### Records for this exercise
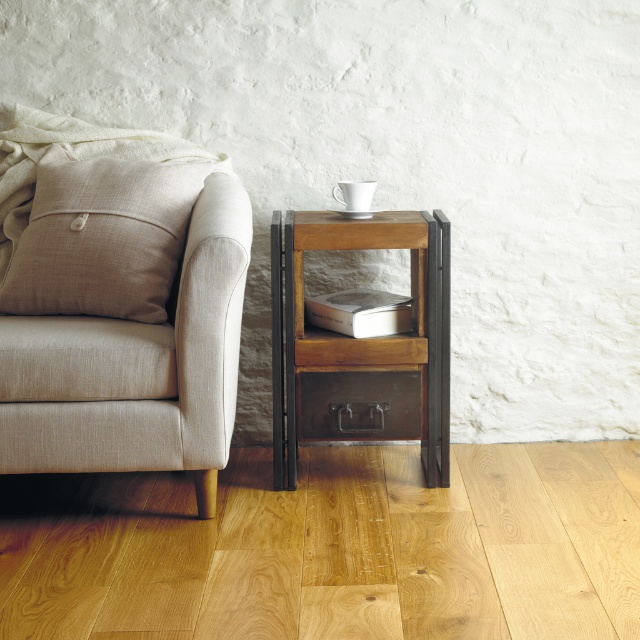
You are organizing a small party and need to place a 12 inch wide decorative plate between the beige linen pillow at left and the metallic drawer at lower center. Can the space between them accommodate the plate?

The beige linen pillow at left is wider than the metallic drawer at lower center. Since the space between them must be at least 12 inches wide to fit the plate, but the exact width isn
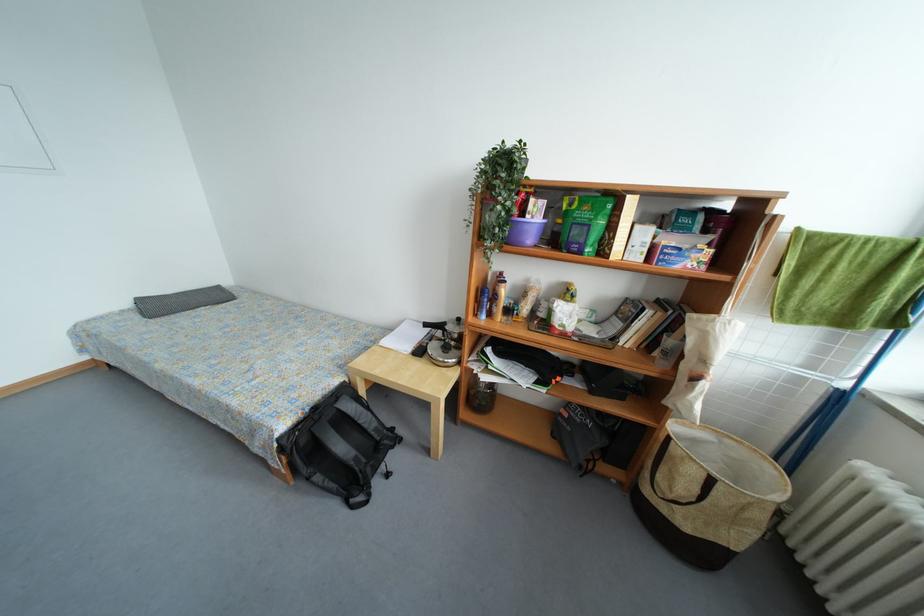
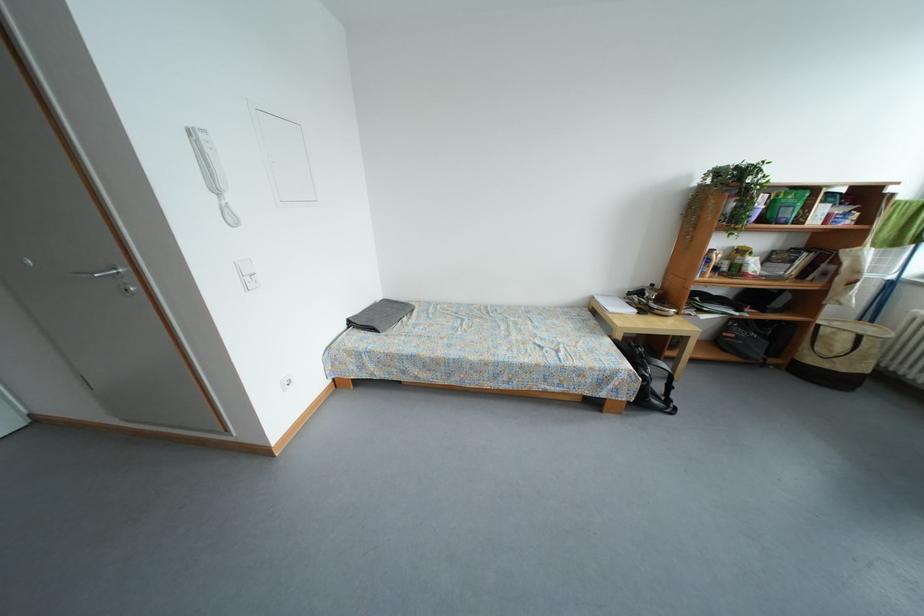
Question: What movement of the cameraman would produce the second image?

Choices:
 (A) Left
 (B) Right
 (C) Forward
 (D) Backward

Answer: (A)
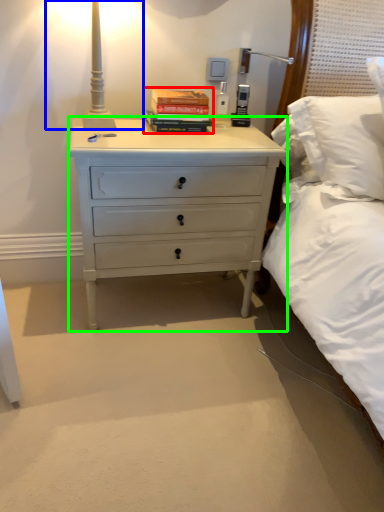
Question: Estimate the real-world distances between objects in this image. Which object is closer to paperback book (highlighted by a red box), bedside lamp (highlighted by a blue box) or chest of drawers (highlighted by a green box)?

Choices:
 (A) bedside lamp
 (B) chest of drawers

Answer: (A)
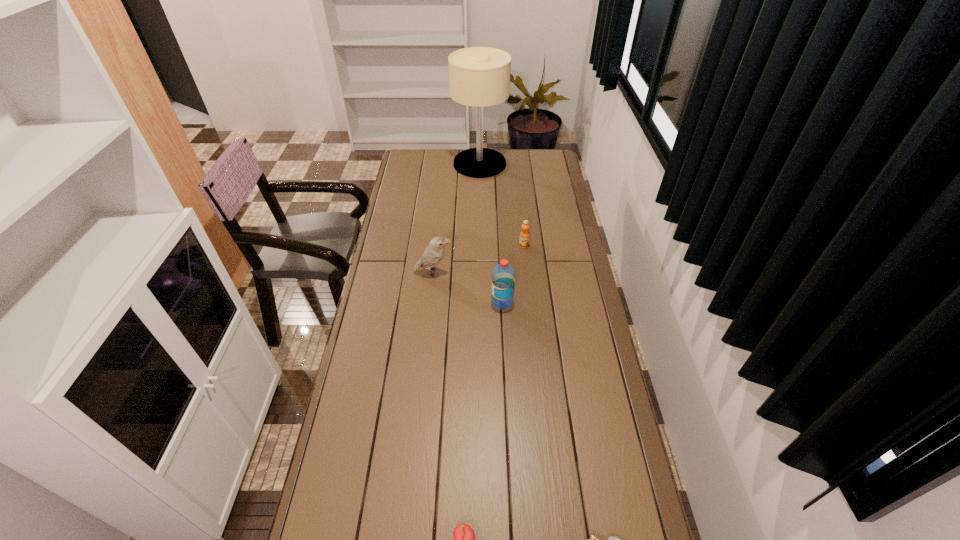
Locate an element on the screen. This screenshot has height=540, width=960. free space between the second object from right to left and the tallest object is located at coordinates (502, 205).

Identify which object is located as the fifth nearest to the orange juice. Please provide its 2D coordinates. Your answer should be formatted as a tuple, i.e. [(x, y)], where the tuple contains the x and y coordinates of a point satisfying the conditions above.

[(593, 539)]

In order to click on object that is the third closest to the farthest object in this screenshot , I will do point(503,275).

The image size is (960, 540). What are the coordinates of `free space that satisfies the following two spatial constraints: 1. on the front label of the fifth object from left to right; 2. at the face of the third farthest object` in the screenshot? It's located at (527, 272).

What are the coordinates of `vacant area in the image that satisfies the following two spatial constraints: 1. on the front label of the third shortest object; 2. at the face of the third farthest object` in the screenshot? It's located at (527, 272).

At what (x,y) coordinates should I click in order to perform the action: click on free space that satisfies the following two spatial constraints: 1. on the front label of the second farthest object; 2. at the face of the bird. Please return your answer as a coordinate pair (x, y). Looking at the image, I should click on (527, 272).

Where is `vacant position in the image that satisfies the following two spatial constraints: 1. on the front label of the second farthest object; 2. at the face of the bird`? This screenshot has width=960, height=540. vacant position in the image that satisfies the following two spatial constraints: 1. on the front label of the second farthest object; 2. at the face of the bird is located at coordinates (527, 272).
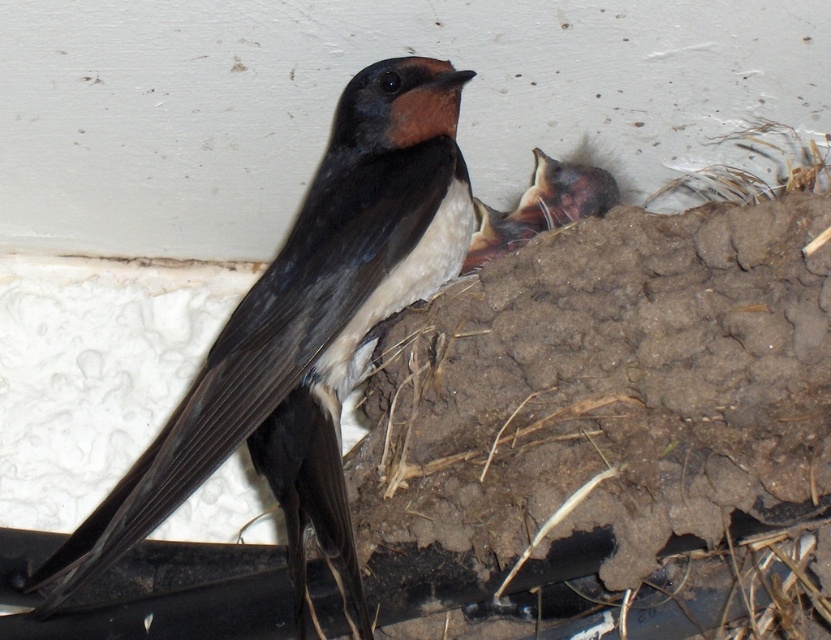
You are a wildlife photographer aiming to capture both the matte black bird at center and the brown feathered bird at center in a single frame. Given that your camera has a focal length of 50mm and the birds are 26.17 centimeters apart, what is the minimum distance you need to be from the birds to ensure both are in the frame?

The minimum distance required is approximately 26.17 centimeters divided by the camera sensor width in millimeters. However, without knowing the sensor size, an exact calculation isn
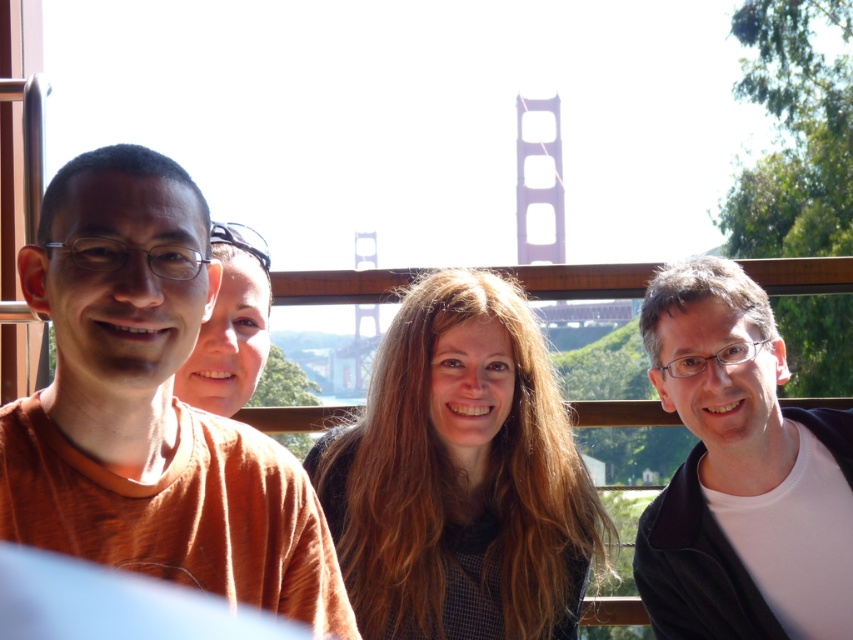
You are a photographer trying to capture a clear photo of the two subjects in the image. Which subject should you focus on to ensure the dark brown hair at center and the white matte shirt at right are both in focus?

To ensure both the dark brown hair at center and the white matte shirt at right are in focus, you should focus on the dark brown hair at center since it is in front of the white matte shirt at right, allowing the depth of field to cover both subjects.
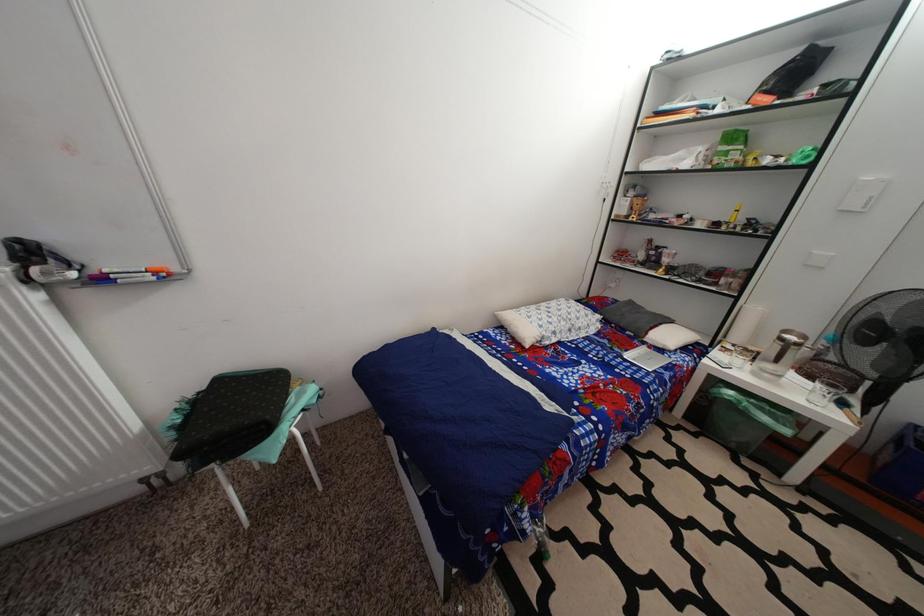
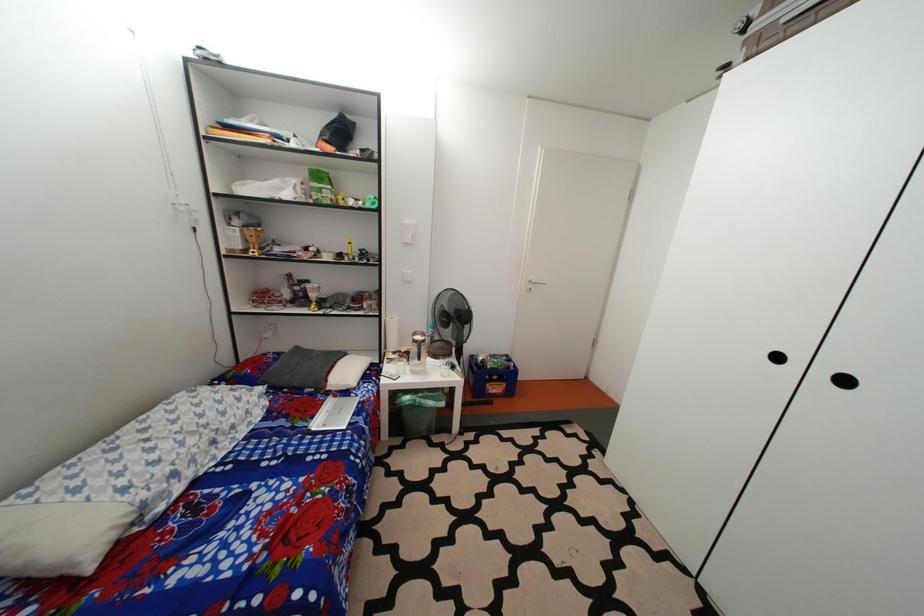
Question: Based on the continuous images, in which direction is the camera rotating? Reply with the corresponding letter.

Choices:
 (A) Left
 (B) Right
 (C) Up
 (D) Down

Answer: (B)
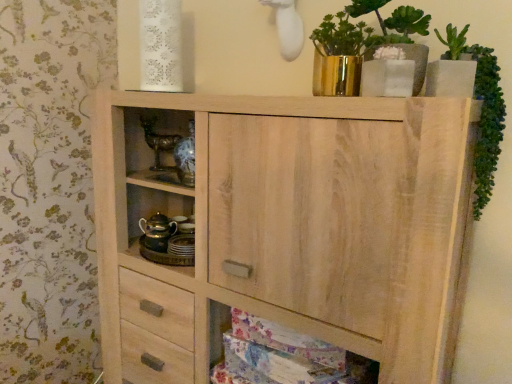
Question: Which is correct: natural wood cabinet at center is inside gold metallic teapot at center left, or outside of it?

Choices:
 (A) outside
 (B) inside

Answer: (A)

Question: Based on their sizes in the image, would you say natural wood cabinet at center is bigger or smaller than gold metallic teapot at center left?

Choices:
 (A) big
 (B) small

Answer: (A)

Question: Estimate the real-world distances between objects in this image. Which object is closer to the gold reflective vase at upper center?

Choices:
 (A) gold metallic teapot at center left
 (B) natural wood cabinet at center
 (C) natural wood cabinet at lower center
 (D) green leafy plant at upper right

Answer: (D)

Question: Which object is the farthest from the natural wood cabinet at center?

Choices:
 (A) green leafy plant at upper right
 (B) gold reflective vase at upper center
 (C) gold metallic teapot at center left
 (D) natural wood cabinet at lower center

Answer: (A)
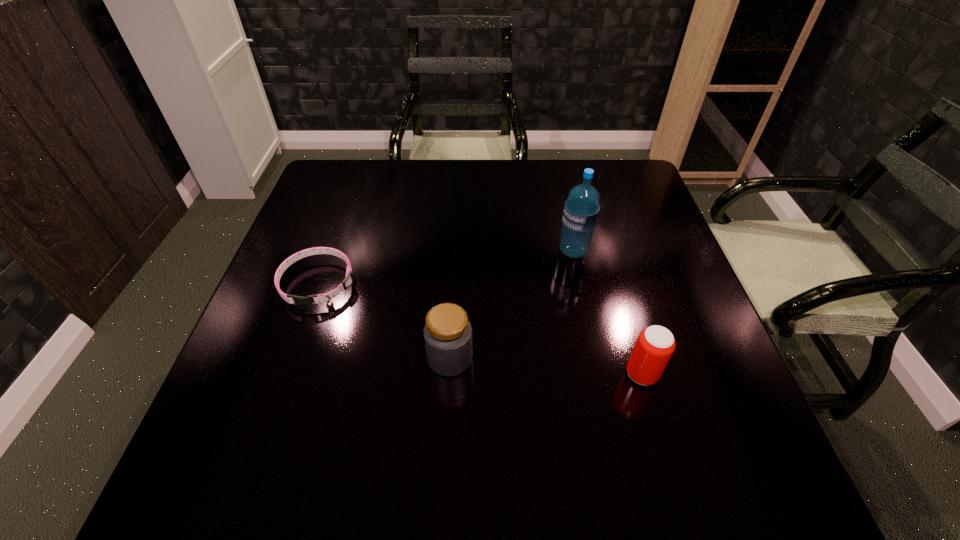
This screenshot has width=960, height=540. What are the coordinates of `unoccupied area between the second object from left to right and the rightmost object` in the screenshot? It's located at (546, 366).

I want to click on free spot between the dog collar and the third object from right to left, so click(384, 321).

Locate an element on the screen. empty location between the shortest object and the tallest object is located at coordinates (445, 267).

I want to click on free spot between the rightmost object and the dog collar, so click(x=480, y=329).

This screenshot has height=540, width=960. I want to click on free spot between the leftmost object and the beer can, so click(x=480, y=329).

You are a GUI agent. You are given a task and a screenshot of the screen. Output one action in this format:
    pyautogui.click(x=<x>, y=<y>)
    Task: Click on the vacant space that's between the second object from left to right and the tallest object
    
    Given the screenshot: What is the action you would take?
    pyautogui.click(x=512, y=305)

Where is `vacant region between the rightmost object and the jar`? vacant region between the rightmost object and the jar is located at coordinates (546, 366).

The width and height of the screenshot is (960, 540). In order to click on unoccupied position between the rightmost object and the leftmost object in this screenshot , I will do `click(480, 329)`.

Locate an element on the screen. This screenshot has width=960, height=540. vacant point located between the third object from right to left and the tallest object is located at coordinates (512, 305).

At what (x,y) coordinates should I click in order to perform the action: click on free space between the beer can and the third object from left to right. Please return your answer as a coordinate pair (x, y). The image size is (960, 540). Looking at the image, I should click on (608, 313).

### Requirement
Retype all of the entries above word for word, leaving out the pictures.

### Solution to the exercise
You are organizing a small party and need to place a 12 inch wide decorative plate between the beige linen pillow at left and the metallic drawer at lower center. Can the space between them accommodate the plate?

The beige linen pillow at left is wider than the metallic drawer at lower center. Since the space between them must be at least 12 inches wide to fit the plate, but the exact width isn
Question: What movement of the cameraman would produce the second image?

Choices:
 (A) Left
 (B) Right
 (C) Forward
 (D) Backward

Answer: (A)
Question: Estimate the real-world distances between objects in this image. Which object is closer to paperback book (highlighted by a red box), bedside lamp (highlighted by a blue box) or chest of drawers (highlighted by a green box)?

Choices:
 (A) bedside lamp
 (B) chest of drawers

Answer: (A)
Locate an element on the screen. This screenshot has height=540, width=960. free space between the second object from right to left and the tallest object is located at coordinates (502, 205).

Identify which object is located as the fifth nearest to the orange juice. Please provide its 2D coordinates. Your answer should be formatted as a tuple, i.e. [(x, y)], where the tuple contains the x and y coordinates of a point satisfying the conditions above.

[(593, 539)]

In order to click on object that is the third closest to the farthest object in this screenshot , I will do point(503,275).

The image size is (960, 540). What are the coordinates of `free space that satisfies the following two spatial constraints: 1. on the front label of the fifth object from left to right; 2. at the face of the third farthest object` in the screenshot? It's located at (527, 272).

What are the coordinates of `vacant area in the image that satisfies the following two spatial constraints: 1. on the front label of the third shortest object; 2. at the face of the third farthest object` in the screenshot? It's located at (527, 272).

At what (x,y) coordinates should I click in order to perform the action: click on free space that satisfies the following two spatial constraints: 1. on the front label of the second farthest object; 2. at the face of the bird. Please return your answer as a coordinate pair (x, y). Looking at the image, I should click on (527, 272).

Where is `vacant position in the image that satisfies the following two spatial constraints: 1. on the front label of the second farthest object; 2. at the face of the bird`? This screenshot has width=960, height=540. vacant position in the image that satisfies the following two spatial constraints: 1. on the front label of the second farthest object; 2. at the face of the bird is located at coordinates (527, 272).
You are a wildlife photographer aiming to capture both the matte black bird at center and the brown feathered bird at center in a single frame. Given that your camera has a focal length of 50mm and the birds are 26.17 centimeters apart, what is the minimum distance you need to be from the birds to ensure both are in the frame?

The minimum distance required is approximately 26.17 centimeters divided by the camera sensor width in millimeters. However, without knowing the sensor size, an exact calculation isn
You are a photographer trying to capture a clear photo of the two subjects in the image. Which subject should you focus on to ensure the dark brown hair at center and the white matte shirt at right are both in focus?

To ensure both the dark brown hair at center and the white matte shirt at right are in focus, you should focus on the dark brown hair at center since it is in front of the white matte shirt at right, allowing the depth of field to cover both subjects.
Question: Based on the continuous images, in which direction is the camera rotating? Reply with the corresponding letter.

Choices:
 (A) Left
 (B) Right
 (C) Up
 (D) Down

Answer: (B)
Question: Which is correct: natural wood cabinet at center is inside gold metallic teapot at center left, or outside of it?

Choices:
 (A) outside
 (B) inside

Answer: (A)

Question: Based on their sizes in the image, would you say natural wood cabinet at center is bigger or smaller than gold metallic teapot at center left?

Choices:
 (A) big
 (B) small

Answer: (A)

Question: Estimate the real-world distances between objects in this image. Which object is closer to the gold reflective vase at upper center?

Choices:
 (A) gold metallic teapot at center left
 (B) natural wood cabinet at center
 (C) natural wood cabinet at lower center
 (D) green leafy plant at upper right

Answer: (D)

Question: Which object is the farthest from the natural wood cabinet at center?

Choices:
 (A) green leafy plant at upper right
 (B) gold reflective vase at upper center
 (C) gold metallic teapot at center left
 (D) natural wood cabinet at lower center

Answer: (A)
This screenshot has width=960, height=540. What are the coordinates of `unoccupied area between the second object from left to right and the rightmost object` in the screenshot? It's located at (546, 366).

I want to click on free spot between the dog collar and the third object from right to left, so click(384, 321).

Locate an element on the screen. empty location between the shortest object and the tallest object is located at coordinates (445, 267).

I want to click on free spot between the rightmost object and the dog collar, so click(x=480, y=329).

This screenshot has height=540, width=960. I want to click on free spot between the leftmost object and the beer can, so click(x=480, y=329).

You are a GUI agent. You are given a task and a screenshot of the screen. Output one action in this format:
    pyautogui.click(x=<x>, y=<y>)
    Task: Click on the vacant space that's between the second object from left to right and the tallest object
    
    Given the screenshot: What is the action you would take?
    pyautogui.click(x=512, y=305)

Where is `vacant region between the rightmost object and the jar`? vacant region between the rightmost object and the jar is located at coordinates (546, 366).

The width and height of the screenshot is (960, 540). In order to click on unoccupied position between the rightmost object and the leftmost object in this screenshot , I will do `click(480, 329)`.

Locate an element on the screen. This screenshot has width=960, height=540. vacant point located between the third object from right to left and the tallest object is located at coordinates (512, 305).

At what (x,y) coordinates should I click in order to perform the action: click on free space between the beer can and the third object from left to right. Please return your answer as a coordinate pair (x, y). The image size is (960, 540). Looking at the image, I should click on (608, 313).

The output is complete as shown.